• **WORK ORDER**
Take the material below and output exactly the run of lines from the one containing "STEPPER2 pin IN4: A0 -> A11" down to the one containing "HALL1: SS49E -> A3144", with both included.

• **SOURCE RECORDS**

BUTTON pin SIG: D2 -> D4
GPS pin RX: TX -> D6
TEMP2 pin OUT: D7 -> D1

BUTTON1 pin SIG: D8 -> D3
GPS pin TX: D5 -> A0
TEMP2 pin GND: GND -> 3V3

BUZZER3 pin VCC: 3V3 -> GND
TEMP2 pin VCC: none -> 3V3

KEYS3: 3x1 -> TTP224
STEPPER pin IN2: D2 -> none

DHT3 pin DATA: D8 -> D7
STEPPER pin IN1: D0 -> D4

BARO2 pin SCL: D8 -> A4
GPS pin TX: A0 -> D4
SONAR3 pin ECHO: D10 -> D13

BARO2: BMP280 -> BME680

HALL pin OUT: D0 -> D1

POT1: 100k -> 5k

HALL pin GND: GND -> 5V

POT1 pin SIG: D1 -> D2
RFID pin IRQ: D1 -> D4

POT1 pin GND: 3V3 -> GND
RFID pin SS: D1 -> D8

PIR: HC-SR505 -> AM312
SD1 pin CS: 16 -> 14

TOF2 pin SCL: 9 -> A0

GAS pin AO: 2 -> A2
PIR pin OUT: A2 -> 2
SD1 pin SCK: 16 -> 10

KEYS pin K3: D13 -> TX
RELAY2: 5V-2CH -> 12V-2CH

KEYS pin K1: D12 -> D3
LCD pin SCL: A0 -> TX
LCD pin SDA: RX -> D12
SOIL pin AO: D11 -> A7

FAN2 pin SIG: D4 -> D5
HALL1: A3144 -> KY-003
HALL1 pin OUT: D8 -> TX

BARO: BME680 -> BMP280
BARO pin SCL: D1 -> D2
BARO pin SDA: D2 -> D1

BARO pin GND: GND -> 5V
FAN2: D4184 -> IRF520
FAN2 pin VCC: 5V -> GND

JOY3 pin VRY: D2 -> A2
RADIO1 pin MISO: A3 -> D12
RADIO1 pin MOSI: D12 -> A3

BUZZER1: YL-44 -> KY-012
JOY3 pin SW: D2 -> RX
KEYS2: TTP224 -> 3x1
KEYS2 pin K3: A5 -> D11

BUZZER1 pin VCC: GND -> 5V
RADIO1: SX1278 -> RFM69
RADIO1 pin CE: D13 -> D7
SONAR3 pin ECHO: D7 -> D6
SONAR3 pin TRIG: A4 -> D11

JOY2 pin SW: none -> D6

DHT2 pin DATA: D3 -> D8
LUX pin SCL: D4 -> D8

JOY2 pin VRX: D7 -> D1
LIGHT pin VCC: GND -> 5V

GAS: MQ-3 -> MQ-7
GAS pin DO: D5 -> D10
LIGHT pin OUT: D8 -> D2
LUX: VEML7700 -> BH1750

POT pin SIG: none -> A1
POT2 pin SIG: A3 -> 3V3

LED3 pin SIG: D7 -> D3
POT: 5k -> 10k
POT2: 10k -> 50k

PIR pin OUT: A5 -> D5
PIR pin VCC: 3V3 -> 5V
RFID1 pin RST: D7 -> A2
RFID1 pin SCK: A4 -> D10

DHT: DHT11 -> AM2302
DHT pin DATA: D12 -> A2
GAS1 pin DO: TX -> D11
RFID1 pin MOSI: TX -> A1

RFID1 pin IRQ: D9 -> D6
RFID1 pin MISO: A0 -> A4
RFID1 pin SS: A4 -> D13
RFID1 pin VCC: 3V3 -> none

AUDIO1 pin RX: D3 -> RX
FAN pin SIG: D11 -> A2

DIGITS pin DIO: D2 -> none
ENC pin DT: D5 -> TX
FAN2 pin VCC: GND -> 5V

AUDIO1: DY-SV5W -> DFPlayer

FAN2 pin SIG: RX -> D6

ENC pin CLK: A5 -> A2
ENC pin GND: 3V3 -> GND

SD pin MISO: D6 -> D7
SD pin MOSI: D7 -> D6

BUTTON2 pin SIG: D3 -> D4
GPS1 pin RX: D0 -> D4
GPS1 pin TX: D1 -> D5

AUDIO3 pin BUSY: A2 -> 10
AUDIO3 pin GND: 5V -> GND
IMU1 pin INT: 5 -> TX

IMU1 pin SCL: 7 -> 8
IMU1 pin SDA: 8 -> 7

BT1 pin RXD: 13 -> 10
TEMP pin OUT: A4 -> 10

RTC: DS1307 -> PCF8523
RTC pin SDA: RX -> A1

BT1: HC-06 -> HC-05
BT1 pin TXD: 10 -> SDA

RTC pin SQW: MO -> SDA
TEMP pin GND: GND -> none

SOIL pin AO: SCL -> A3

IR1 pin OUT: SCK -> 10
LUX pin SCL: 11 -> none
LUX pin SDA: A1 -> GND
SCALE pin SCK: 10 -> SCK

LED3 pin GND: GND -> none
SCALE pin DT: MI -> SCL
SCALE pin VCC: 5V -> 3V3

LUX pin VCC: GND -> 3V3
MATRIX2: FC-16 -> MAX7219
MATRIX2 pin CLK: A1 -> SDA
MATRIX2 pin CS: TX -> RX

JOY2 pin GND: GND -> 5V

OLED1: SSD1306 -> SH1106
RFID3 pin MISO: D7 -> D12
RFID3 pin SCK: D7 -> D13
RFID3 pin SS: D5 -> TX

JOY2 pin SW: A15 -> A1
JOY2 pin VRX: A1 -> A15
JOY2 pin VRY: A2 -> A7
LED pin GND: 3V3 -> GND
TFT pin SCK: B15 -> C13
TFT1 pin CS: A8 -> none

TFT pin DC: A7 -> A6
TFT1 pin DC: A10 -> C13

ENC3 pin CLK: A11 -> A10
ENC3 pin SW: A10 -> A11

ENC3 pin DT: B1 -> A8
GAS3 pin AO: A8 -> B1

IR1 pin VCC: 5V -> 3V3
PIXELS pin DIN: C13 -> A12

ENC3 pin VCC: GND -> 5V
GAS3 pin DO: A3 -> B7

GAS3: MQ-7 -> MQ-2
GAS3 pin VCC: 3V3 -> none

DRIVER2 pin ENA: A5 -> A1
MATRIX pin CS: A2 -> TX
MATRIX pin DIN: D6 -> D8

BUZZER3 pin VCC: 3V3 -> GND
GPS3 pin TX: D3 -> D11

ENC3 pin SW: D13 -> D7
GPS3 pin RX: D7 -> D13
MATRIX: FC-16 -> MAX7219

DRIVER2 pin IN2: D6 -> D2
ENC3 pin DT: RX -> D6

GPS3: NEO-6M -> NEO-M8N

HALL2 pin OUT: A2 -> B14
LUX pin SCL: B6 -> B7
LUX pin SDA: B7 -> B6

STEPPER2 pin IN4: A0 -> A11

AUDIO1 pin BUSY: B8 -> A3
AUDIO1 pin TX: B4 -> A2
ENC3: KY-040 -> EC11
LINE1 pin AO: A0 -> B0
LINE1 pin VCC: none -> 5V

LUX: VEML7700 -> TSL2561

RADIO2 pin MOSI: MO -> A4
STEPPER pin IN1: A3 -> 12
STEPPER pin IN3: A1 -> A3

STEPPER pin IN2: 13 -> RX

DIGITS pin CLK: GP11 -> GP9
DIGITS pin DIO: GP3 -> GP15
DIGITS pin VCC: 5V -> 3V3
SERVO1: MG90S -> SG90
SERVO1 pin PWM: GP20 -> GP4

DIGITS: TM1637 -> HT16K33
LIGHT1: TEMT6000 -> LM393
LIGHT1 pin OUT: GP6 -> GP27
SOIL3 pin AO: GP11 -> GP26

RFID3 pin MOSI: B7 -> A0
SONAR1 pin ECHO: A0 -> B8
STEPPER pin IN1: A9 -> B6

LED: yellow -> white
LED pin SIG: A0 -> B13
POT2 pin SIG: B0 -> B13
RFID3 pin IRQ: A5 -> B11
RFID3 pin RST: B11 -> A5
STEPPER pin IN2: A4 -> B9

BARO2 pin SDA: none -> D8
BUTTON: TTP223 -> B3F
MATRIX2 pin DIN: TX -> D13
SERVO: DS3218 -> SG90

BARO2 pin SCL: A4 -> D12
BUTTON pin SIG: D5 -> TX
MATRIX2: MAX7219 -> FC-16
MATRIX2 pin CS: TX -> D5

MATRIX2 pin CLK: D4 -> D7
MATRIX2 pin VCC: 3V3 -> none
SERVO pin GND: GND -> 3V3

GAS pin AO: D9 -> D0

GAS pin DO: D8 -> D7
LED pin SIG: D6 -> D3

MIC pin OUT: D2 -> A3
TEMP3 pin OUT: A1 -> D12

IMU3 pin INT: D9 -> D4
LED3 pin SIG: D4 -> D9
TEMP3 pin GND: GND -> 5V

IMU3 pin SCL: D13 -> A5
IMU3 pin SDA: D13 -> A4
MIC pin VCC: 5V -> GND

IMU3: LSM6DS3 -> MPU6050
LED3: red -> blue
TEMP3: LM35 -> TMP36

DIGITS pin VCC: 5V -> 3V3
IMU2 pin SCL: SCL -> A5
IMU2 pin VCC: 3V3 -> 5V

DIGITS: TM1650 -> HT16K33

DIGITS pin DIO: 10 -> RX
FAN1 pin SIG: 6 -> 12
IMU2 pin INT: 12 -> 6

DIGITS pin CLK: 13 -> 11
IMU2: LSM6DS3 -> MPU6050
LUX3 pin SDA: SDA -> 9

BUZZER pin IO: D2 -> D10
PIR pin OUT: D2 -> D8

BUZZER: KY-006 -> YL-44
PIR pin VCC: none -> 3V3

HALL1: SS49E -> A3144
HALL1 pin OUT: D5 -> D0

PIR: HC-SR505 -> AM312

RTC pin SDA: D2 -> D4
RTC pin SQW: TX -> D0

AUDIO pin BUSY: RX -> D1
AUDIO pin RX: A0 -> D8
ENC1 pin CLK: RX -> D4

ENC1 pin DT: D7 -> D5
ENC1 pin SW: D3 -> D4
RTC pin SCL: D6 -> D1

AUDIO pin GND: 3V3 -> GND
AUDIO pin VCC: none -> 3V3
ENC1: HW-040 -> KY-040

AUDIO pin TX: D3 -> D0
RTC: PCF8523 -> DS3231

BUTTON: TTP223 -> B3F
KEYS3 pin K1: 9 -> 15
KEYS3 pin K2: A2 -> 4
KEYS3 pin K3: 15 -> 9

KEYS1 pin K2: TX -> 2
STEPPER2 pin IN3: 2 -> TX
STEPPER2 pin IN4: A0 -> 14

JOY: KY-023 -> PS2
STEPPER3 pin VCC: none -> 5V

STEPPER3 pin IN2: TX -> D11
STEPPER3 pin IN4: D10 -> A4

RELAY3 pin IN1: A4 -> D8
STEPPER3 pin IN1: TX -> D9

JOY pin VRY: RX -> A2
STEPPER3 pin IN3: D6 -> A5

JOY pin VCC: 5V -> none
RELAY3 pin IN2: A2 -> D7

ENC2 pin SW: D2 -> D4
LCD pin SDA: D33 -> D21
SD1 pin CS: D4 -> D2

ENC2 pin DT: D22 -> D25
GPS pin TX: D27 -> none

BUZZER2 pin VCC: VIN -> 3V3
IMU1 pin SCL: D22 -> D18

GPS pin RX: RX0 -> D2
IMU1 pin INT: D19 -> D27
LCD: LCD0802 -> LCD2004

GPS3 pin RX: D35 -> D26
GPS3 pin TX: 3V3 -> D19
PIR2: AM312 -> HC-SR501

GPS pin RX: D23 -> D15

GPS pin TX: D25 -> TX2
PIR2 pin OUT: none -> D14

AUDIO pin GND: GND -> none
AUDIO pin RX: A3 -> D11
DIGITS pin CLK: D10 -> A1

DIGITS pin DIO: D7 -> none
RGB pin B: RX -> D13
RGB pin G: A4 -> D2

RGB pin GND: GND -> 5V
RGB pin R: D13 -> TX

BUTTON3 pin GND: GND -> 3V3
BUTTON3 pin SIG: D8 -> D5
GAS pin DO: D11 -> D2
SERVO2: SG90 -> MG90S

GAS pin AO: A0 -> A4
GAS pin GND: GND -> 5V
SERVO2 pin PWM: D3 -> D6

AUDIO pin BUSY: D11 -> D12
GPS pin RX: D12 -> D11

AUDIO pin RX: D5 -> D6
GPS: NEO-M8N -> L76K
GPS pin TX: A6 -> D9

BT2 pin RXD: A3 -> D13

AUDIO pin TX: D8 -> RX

• **RESULT**
STEPPER2 pin IN4: A0 -> A11

AUDIO1 pin BUSY: B8 -> A3
AUDIO1 pin TX: B4 -> A2
ENC3: KY-040 -> EC11
LINE1 pin AO: A0 -> B0
LINE1 pin VCC: none -> 5V

LUX: VEML7700 -> TSL2561

RADIO2 pin MOSI: MO -> A4
STEPPER pin IN1: A3 -> 12
STEPPER pin IN3: A1 -> A3

STEPPER pin IN2: 13 -> RX

DIGITS pin CLK: GP11 -> GP9
DIGITS pin DIO: GP3 -> GP15
DIGITS pin VCC: 5V -> 3V3
SERVO1: MG90S -> SG90
SERVO1 pin PWM: GP20 -> GP4

DIGITS: TM1637 -> HT16K33
LIGHT1: TEMT6000 -> LM393
LIGHT1 pin OUT: GP6 -> GP27
SOIL3 pin AO: GP11 -> GP26

RFID3 pin MOSI: B7 -> A0
SONAR1 pin ECHO: A0 -> B8
STEPPER pin IN1: A9 -> B6

LED: yellow -> white
LED pin SIG: A0 -> B13
POT2 pin SIG: B0 -> B13
RFID3 pin IRQ: A5 -> B11
RFID3 pin RST: B11 -> A5
STEPPER pin IN2: A4 -> B9

BARO2 pin SDA: none -> D8
BUTTON: TTP223 -> B3F
MATRIX2 pin DIN: TX -> D13
SERVO: DS3218 -> SG90

BARO2 pin SCL: A4 -> D12
BUTTON pin SIG: D5 -> TX
MATRIX2: MAX7219 -> FC-16
MATRIX2 pin CS: TX -> D5

MATRIX2 pin CLK: D4 -> D7
MATRIX2 pin VCC: 3V3 -> none
SERVO pin GND: GND -> 3V3

GAS pin AO: D9 -> D0

GAS pin DO: D8 -> D7
LED pin SIG: D6 -> D3

MIC pin OUT: D2 -> A3
TEMP3 pin OUT: A1 -> D12

IMU3 pin INT: D9 -> D4
LED3 pin SIG: D4 -> D9
TEMP3 pin GND: GND -> 5V

IMU3 pin SCL: D13 -> A5
IMU3 pin SDA: D13 -> A4
MIC pin VCC: 5V -> GND

IMU3: LSM6DS3 -> MPU6050
LED3: red -> blue
TEMP3: LM35 -> TMP36

DIGITS pin VCC: 5V -> 3V3
IMU2 pin SCL: SCL -> A5
IMU2 pin VCC: 3V3 -> 5V

DIGITS: TM1650 -> HT16K33

DIGITS pin DIO: 10 -> RX
FAN1 pin SIG: 6 -> 12
IMU2 pin INT: 12 -> 6

DIGITS pin CLK: 13 -> 11
IMU2: LSM6DS3 -> MPU6050
LUX3 pin SDA: SDA -> 9

BUZZER pin IO: D2 -> D10
PIR pin OUT: D2 -> D8

BUZZER: KY-006 -> YL-44
PIR pin VCC: none -> 3V3

HALL1: SS49E -> A3144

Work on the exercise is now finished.